Work request: From the first line down to the one containing "yellow car [252,369,361,436]", reproduce the entries below exactly and leave out the pictures.

Working data Start Marker

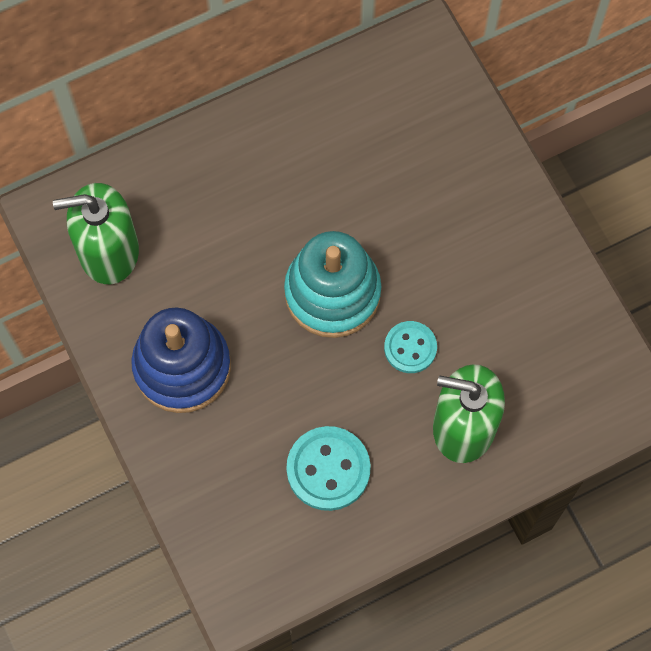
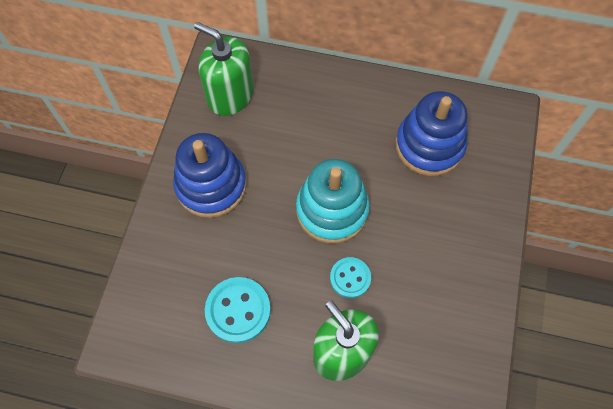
camera: 40 degrees right, 5 degrees down
none -> blue stacking toy [395,91,468,176]

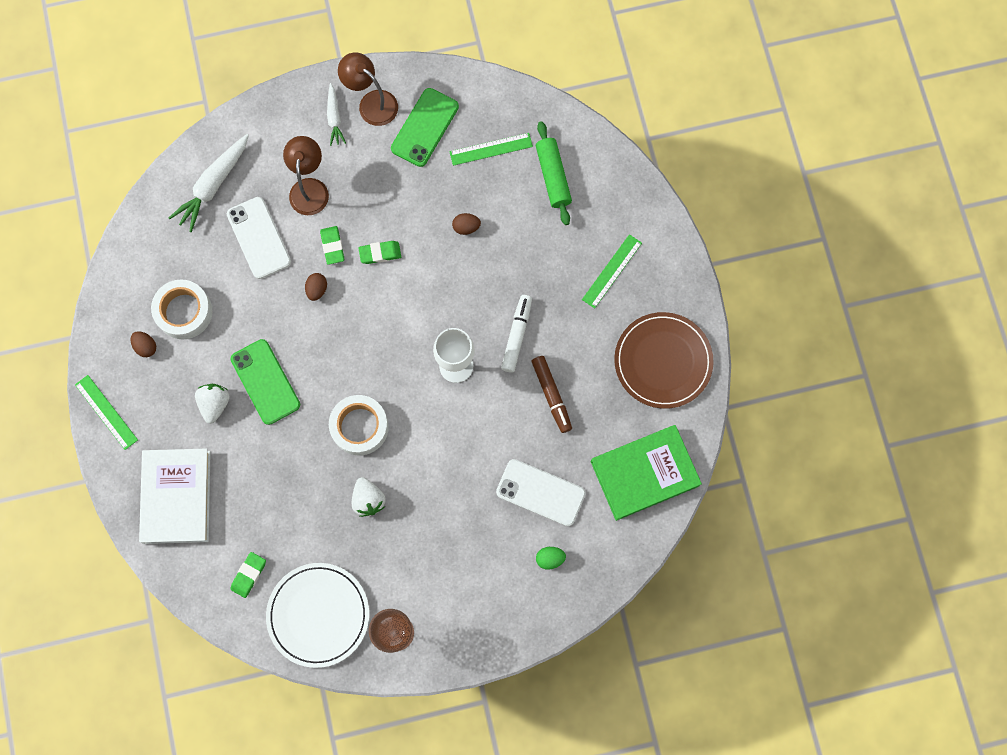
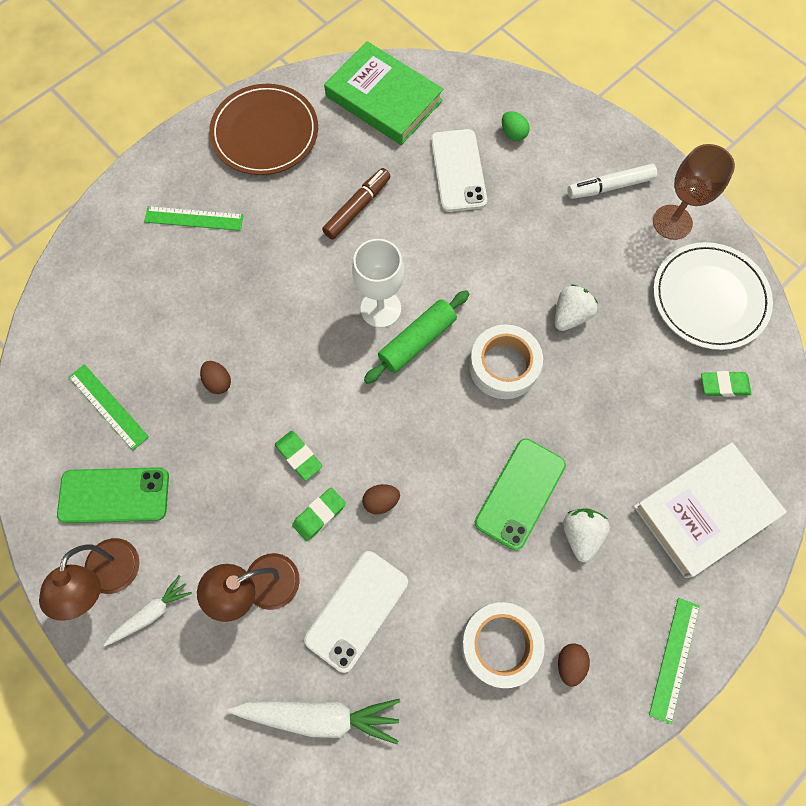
camera: 120 degrees left, 5 degrees down
white strawberry [195,384,230,424] -> white strawberry turned 120 degrees clockwise [563,508,610,562]
white marker [501,295,532,373] -> white marker moved to [568,164,657,199]
green rolling pin [536,121,572,225] -> green rolling pin moved to [364,290,469,384]

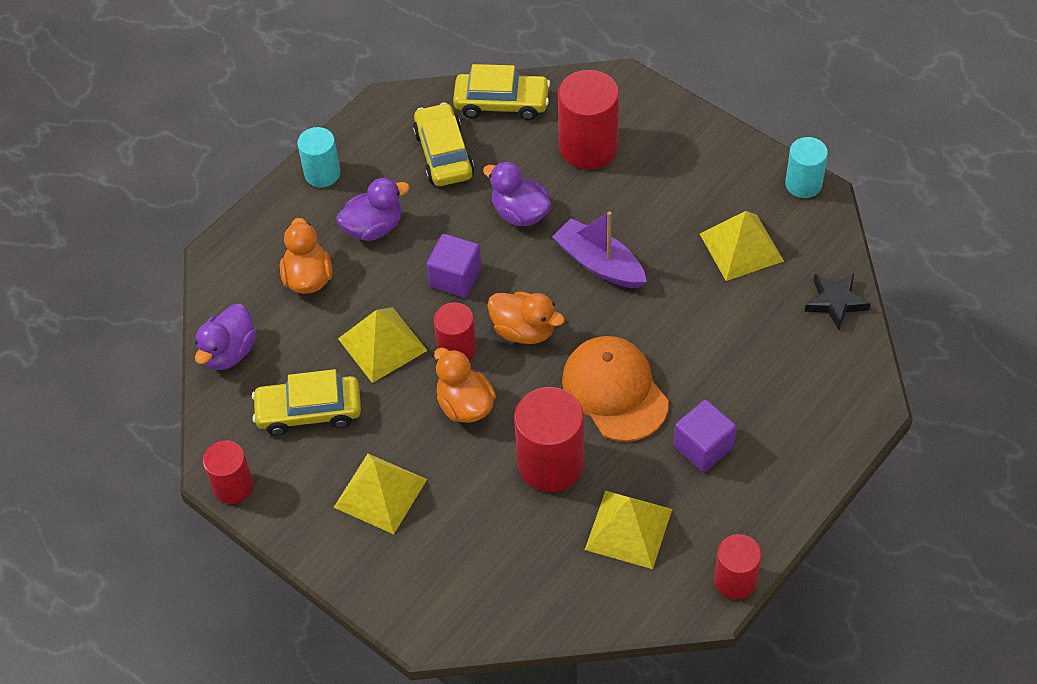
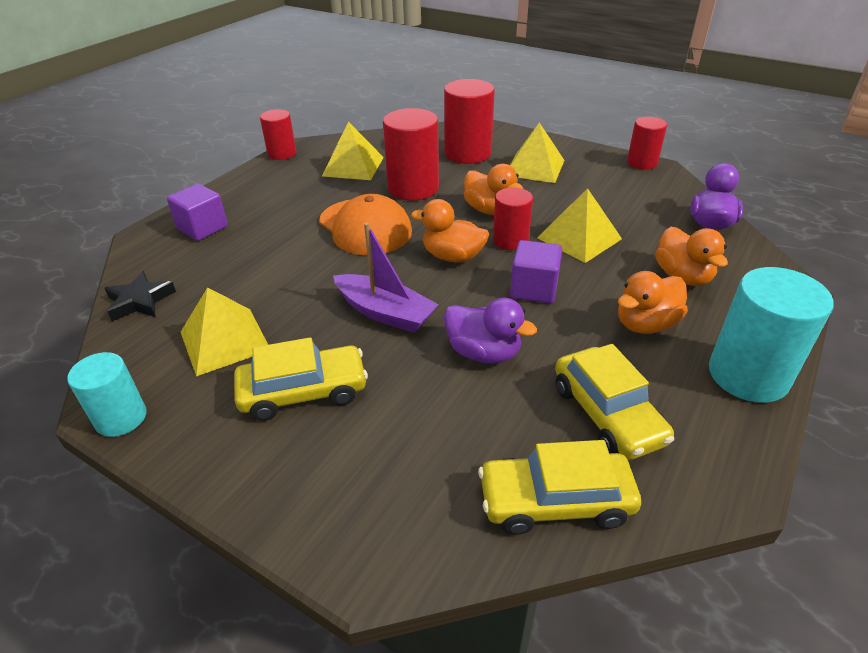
camera: 170 degrees right, 15 degrees down
yellow car [252,369,361,436] -> yellow car moved to [234,337,368,421]
turquoise cylinder [298,127,340,187] -> turquoise cylinder [709,267,834,403], size x1.63
purple duck [336,178,410,241] -> orange duck [618,271,688,334]
red cylinder [558,70,619,169] -> red cylinder moved to [444,79,495,164]
purple cube [674,400,736,472] -> purple cube moved to [167,184,228,241]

Working data End Marker

Result of the exercise:
camera: 40 degrees right, 5 degrees down
none -> blue stacking toy [395,91,468,176]

camera: 120 degrees left, 5 degrees down
white strawberry [195,384,230,424] -> white strawberry turned 120 degrees clockwise [563,508,610,562]
white marker [501,295,532,373] -> white marker moved to [568,164,657,199]
green rolling pin [536,121,572,225] -> green rolling pin moved to [364,290,469,384]

camera: 170 degrees right, 15 degrees down
yellow car [252,369,361,436] -> yellow car moved to [234,337,368,421]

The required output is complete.